> Prompt
Before copying, remove every picture, and then repeat all entries below precisely as written.

BEGIN Source data

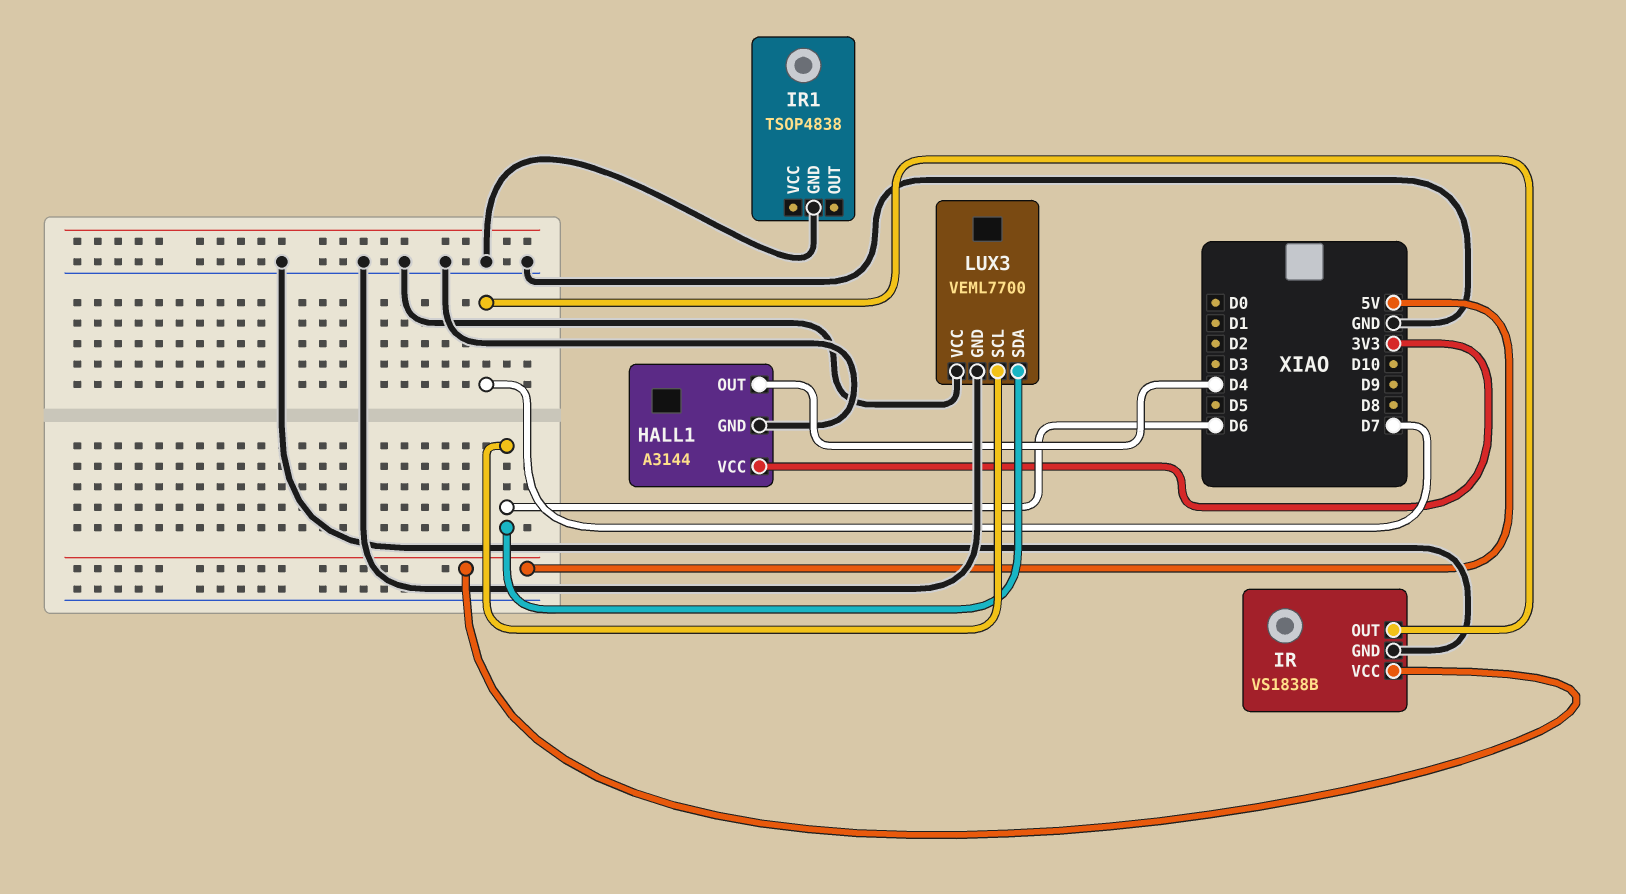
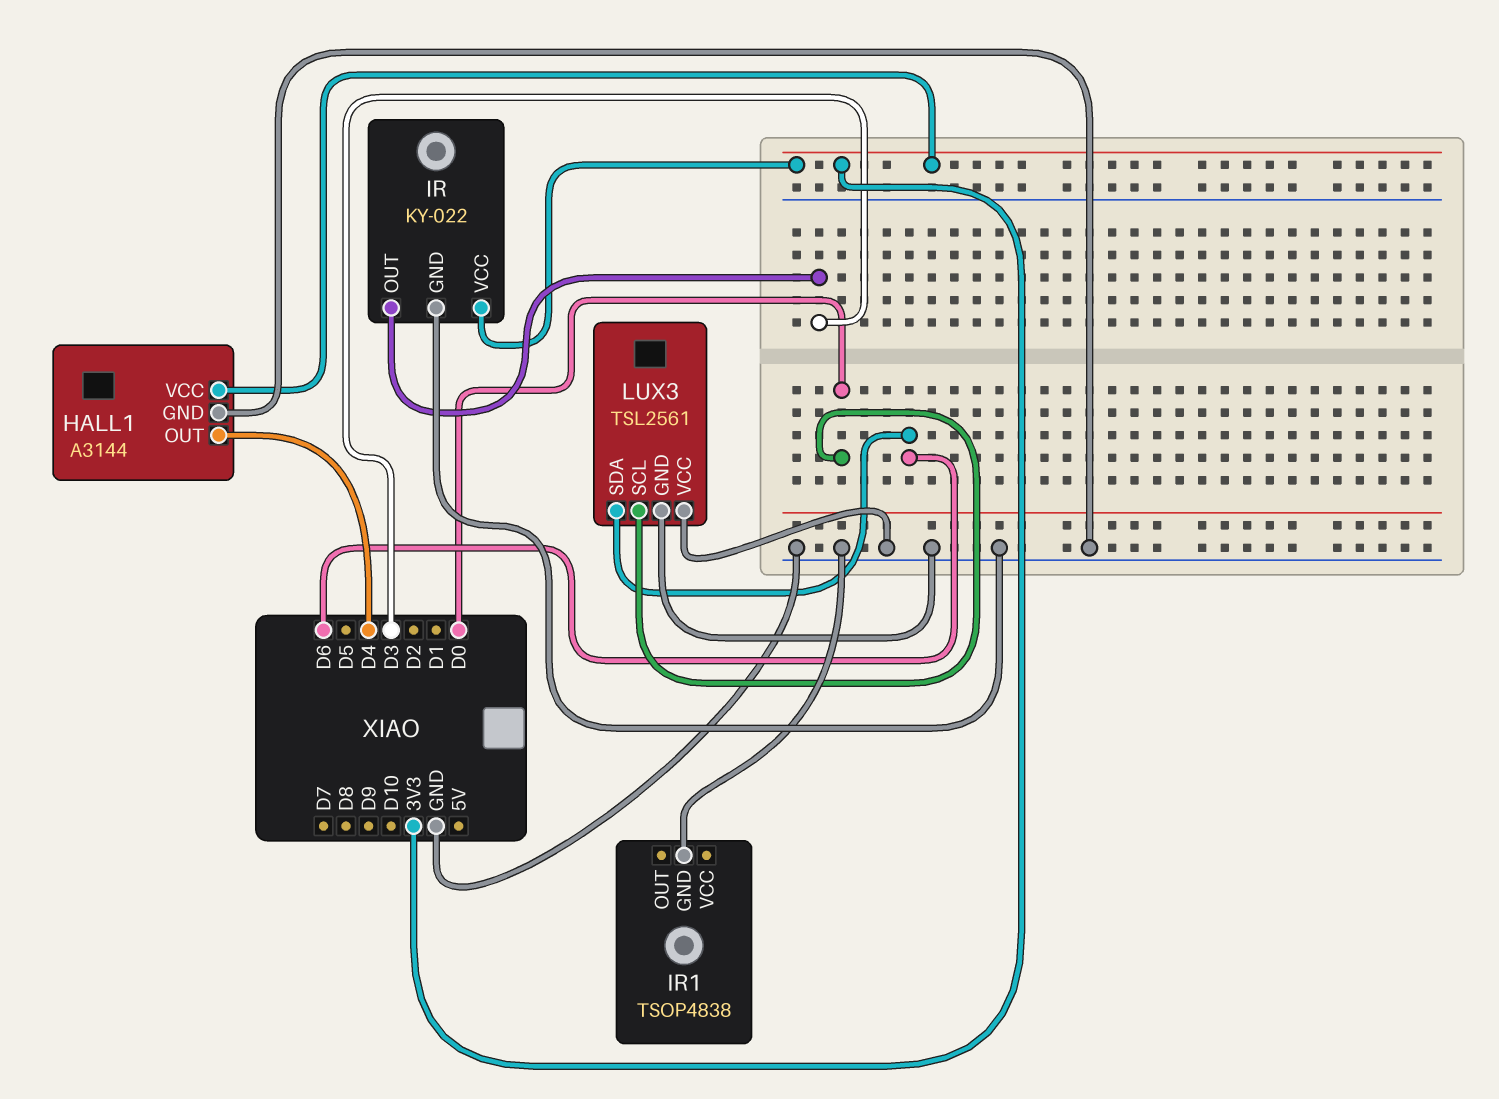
IR: VS1838B -> KY-022
IR pin OUT: D7 -> D3
IR pin VCC: 5V -> 3V3
LUX3: VEML7700 -> TSL2561
LUX3 pin SCL: D6 -> D0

END Source data

> Answer to the exercise
IR: VS1838B -> KY-022
IR pin OUT: D7 -> D3
IR pin VCC: 5V -> 3V3
LUX3: VEML7700 -> TSL2561
LUX3 pin SCL: D6 -> D0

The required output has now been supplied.